**STORED DATA**
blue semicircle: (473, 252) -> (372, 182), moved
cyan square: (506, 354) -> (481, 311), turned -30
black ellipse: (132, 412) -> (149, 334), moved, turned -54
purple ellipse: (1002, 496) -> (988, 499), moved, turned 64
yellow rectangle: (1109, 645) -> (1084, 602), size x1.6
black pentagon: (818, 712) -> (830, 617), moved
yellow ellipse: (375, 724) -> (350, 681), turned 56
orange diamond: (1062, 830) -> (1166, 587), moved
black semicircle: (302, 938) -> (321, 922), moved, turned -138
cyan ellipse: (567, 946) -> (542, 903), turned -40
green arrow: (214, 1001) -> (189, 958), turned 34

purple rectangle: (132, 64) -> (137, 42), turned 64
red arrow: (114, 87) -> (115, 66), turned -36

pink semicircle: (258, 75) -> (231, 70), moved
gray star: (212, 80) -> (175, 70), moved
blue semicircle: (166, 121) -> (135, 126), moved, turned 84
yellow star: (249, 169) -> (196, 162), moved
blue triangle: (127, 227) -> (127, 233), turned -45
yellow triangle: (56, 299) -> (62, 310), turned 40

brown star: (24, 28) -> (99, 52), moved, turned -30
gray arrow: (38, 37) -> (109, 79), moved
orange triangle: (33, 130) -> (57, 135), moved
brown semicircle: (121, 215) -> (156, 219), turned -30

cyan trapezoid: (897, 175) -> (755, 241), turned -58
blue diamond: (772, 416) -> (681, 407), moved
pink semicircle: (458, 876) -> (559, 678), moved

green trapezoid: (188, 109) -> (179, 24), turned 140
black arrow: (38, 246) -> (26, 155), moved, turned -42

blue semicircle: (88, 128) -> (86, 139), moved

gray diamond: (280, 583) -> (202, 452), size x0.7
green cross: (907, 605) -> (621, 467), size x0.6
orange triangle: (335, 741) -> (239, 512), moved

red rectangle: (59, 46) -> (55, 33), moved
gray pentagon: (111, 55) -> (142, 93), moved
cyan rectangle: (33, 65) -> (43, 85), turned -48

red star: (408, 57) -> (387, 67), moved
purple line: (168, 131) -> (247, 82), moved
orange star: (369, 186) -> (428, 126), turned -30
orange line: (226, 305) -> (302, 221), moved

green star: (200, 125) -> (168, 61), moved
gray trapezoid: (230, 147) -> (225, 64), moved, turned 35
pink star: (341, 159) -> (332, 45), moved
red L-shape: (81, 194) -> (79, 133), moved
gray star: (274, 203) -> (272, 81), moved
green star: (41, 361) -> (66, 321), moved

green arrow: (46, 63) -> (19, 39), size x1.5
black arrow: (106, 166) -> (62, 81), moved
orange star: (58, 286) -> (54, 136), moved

**THE TASK**
Take each line of the material that contains the word "rectangle" and list it.

**SOLUTION TO THE PROBLEM**
yellow rectangle: (1109, 645) -> (1084, 602), size x1.6
purple rectangle: (132, 64) -> (137, 42), turned 64
red rectangle: (59, 46) -> (55, 33), moved
cyan rectangle: (33, 65) -> (43, 85), turned -48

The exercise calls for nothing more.